(begin)

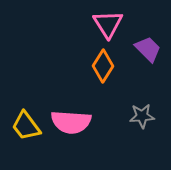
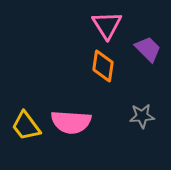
pink triangle: moved 1 px left, 1 px down
orange diamond: rotated 24 degrees counterclockwise
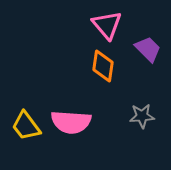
pink triangle: rotated 8 degrees counterclockwise
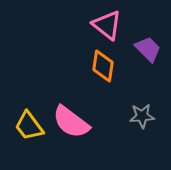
pink triangle: rotated 12 degrees counterclockwise
pink semicircle: rotated 33 degrees clockwise
yellow trapezoid: moved 3 px right
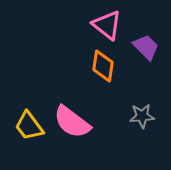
purple trapezoid: moved 2 px left, 2 px up
pink semicircle: moved 1 px right
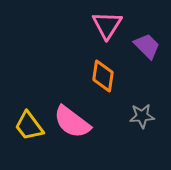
pink triangle: rotated 24 degrees clockwise
purple trapezoid: moved 1 px right, 1 px up
orange diamond: moved 10 px down
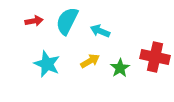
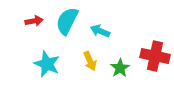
red cross: moved 1 px up
yellow arrow: rotated 96 degrees clockwise
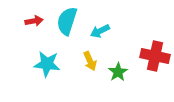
cyan semicircle: rotated 8 degrees counterclockwise
cyan arrow: rotated 48 degrees counterclockwise
cyan star: rotated 16 degrees counterclockwise
green star: moved 2 px left, 4 px down
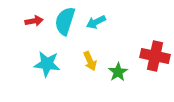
cyan semicircle: moved 2 px left
cyan arrow: moved 4 px left, 9 px up
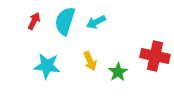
red arrow: rotated 54 degrees counterclockwise
cyan star: moved 2 px down
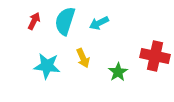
cyan arrow: moved 3 px right, 1 px down
yellow arrow: moved 7 px left, 3 px up
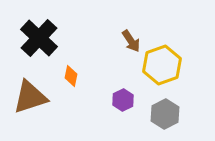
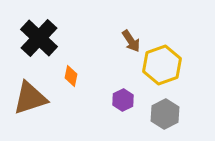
brown triangle: moved 1 px down
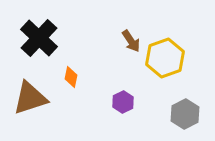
yellow hexagon: moved 3 px right, 7 px up
orange diamond: moved 1 px down
purple hexagon: moved 2 px down
gray hexagon: moved 20 px right
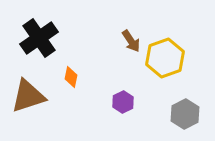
black cross: rotated 12 degrees clockwise
brown triangle: moved 2 px left, 2 px up
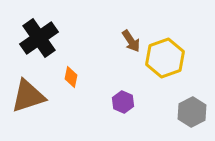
purple hexagon: rotated 10 degrees counterclockwise
gray hexagon: moved 7 px right, 2 px up
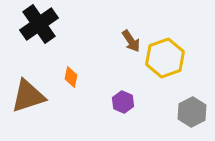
black cross: moved 14 px up
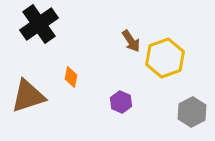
purple hexagon: moved 2 px left
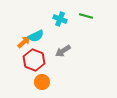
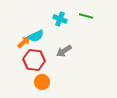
gray arrow: moved 1 px right
red hexagon: rotated 15 degrees counterclockwise
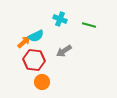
green line: moved 3 px right, 9 px down
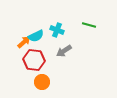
cyan cross: moved 3 px left, 11 px down
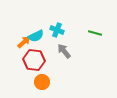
green line: moved 6 px right, 8 px down
gray arrow: rotated 84 degrees clockwise
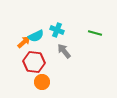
red hexagon: moved 2 px down
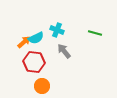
cyan semicircle: moved 2 px down
orange circle: moved 4 px down
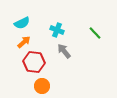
green line: rotated 32 degrees clockwise
cyan semicircle: moved 14 px left, 15 px up
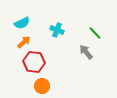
gray arrow: moved 22 px right, 1 px down
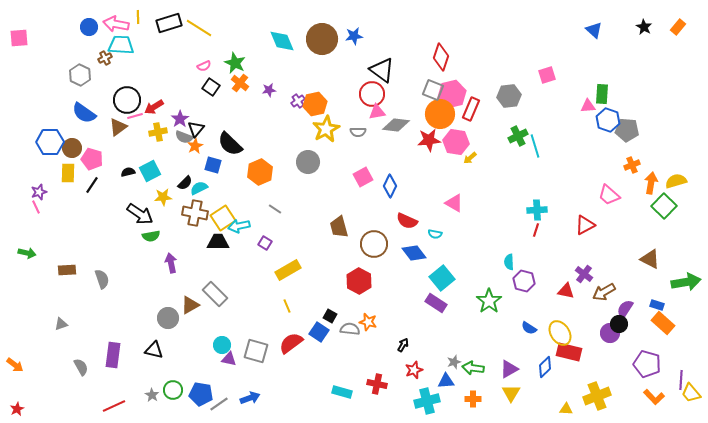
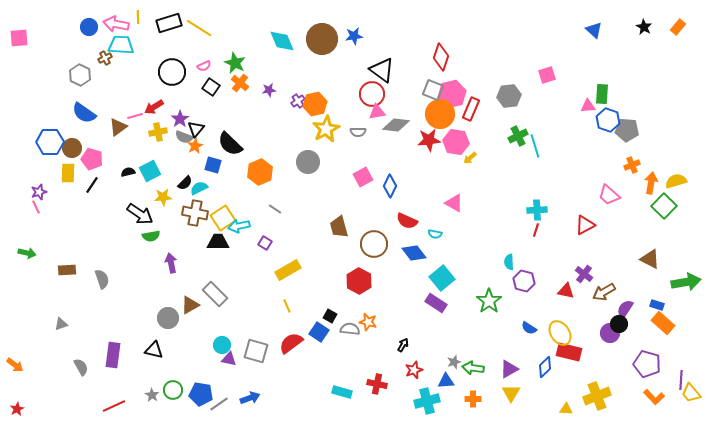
black circle at (127, 100): moved 45 px right, 28 px up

(end)

Rewrite the lines of all the records, putting "anticlockwise" in place of every "counterclockwise" and changing nothing else. Leave the pictures out.

pink triangle: moved 1 px left, 1 px down
orange diamond: rotated 24 degrees anticlockwise
pink triangle: rotated 8 degrees anticlockwise
pink triangle: rotated 12 degrees anticlockwise
pink semicircle: rotated 33 degrees clockwise
yellow trapezoid: moved 3 px right
purple trapezoid: moved 2 px left, 2 px up
pink semicircle: moved 1 px right
pink triangle: rotated 24 degrees clockwise
purple trapezoid: moved 1 px right, 1 px up
orange diamond: moved 10 px down
red cross: moved 1 px up
yellow arrow: rotated 96 degrees clockwise
cyan semicircle: rotated 8 degrees anticlockwise
cyan arrow: rotated 48 degrees anticlockwise
cyan star: rotated 16 degrees anticlockwise
green star: moved 2 px left, 4 px down
cyan semicircle: moved 2 px left
cyan arrow: moved 4 px left, 9 px up
red arrow: rotated 54 degrees anticlockwise
cyan star: moved 2 px down
cyan arrow: moved 3 px right, 1 px down
yellow arrow: moved 7 px left, 3 px up
brown triangle: moved 1 px down
yellow hexagon: moved 3 px right, 7 px up
orange diamond: moved 1 px down
purple hexagon: moved 2 px down
gray hexagon: moved 20 px right
black cross: rotated 12 degrees clockwise
brown triangle: moved 2 px left, 2 px up
purple hexagon: rotated 10 degrees anticlockwise
gray hexagon: moved 7 px right, 2 px up
black cross: moved 14 px up
purple hexagon: moved 2 px left
gray arrow: moved 1 px right
red hexagon: rotated 15 degrees anticlockwise
green line: moved 3 px right, 9 px down
cyan cross: moved 3 px left, 11 px down
green line: moved 6 px right, 8 px down
gray arrow: rotated 84 degrees clockwise
red hexagon: moved 2 px down
cyan semicircle: moved 2 px down
orange circle: moved 4 px down
green line: rotated 32 degrees clockwise
cyan semicircle: moved 14 px left, 15 px up
gray arrow: moved 22 px right, 1 px down
black circle at (127, 100): moved 45 px right, 28 px up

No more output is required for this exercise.